§ Instructions for the task: All the lines below should appear again unchanged, though their pictures should not.

Stored dataset items:
***
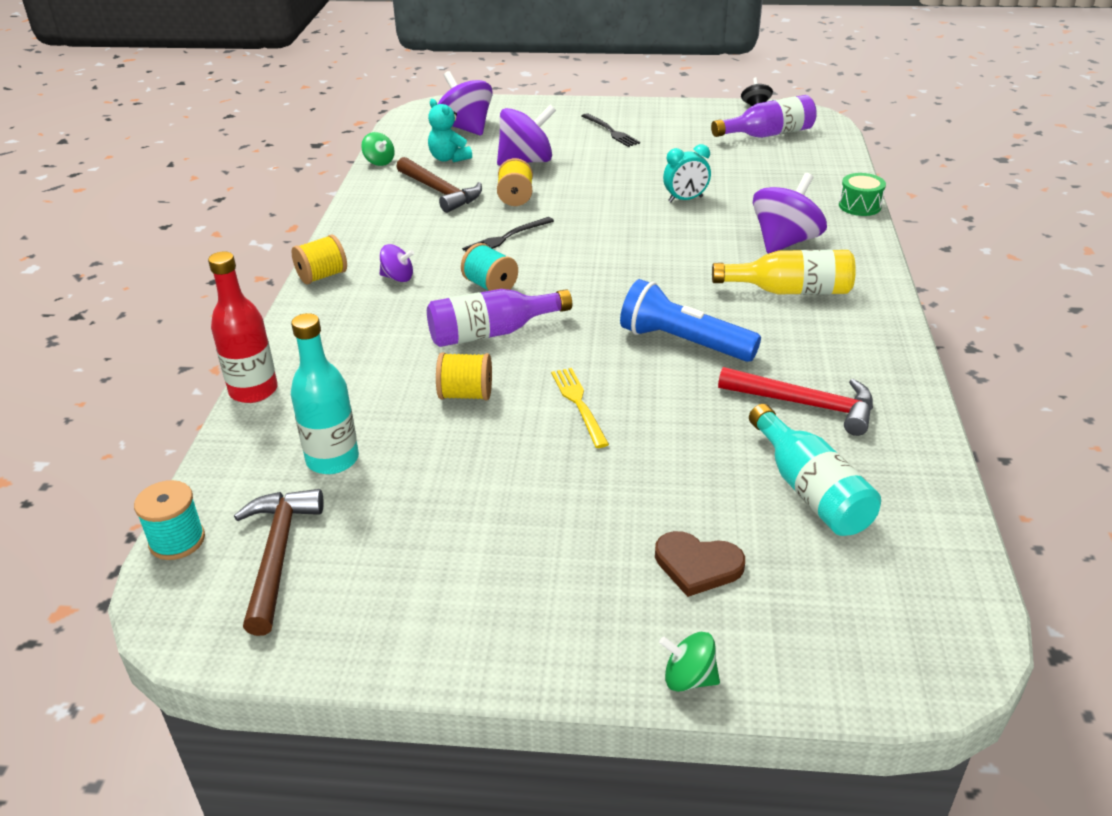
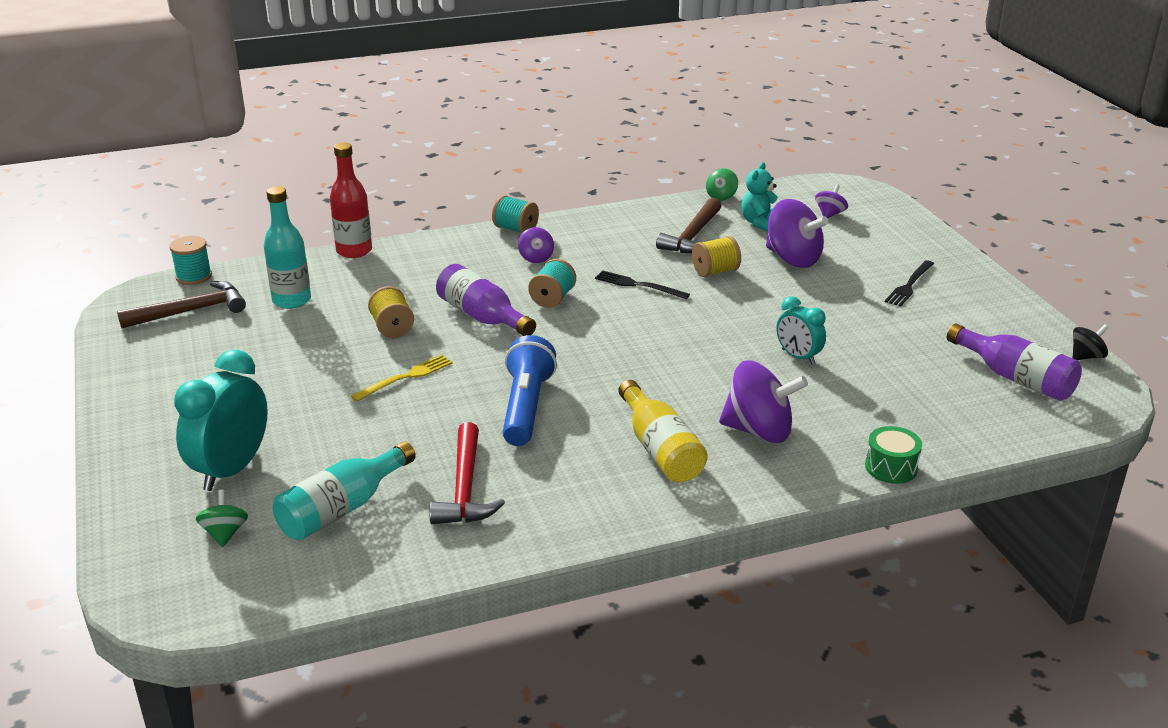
camera: 65 degrees right, 5 degrees down
(322, 276) = (516, 229): yellow spool -> turquoise spool
(465, 128) = (830, 214): purple spinning top -> purple spinning top, size x0.51
(689, 678) = (116, 487): green spinning top -> green spinning top (225, 533)
(697, 565) = (231, 470): brown heart -> turquoise clock

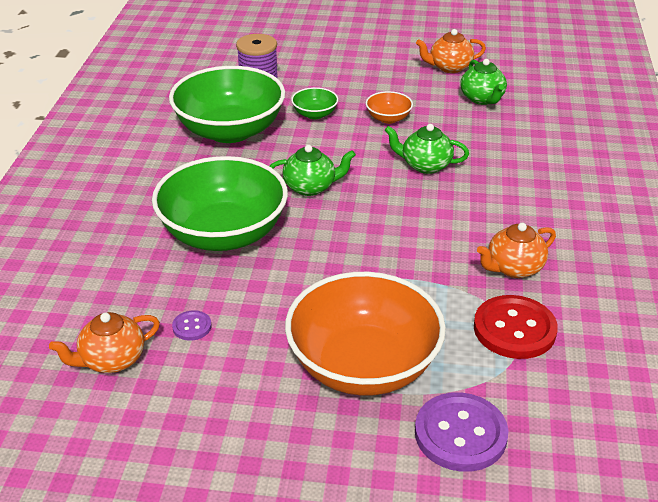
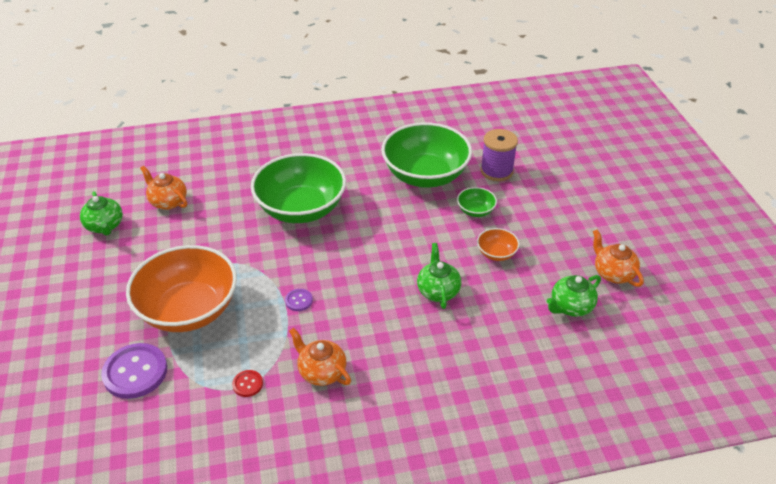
camera: 70 degrees right, 5 degrees up
(192, 326) = (205, 223): purple button -> purple button (299, 300)
(310, 187) = (375, 235): green teapot -> green teapot (105, 226)
(514, 329) = (247, 384): red button -> red button, size x0.47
***
§ Reply to the exercise:
camera: 65 degrees right, 5 degrees down
(322, 276) = (516, 229): yellow spool -> turquoise spool
(465, 128) = (830, 214): purple spinning top -> purple spinning top, size x0.51
(689, 678) = (116, 487): green spinning top -> green spinning top (225, 533)
(697, 565) = (231, 470): brown heart -> turquoise clock

camera: 70 degrees right, 5 degrees up
(192, 326) = (205, 223): purple button -> purple button (299, 300)
(310, 187) = (375, 235): green teapot -> green teapot (105, 226)
(514, 329) = (247, 384): red button -> red button, size x0.47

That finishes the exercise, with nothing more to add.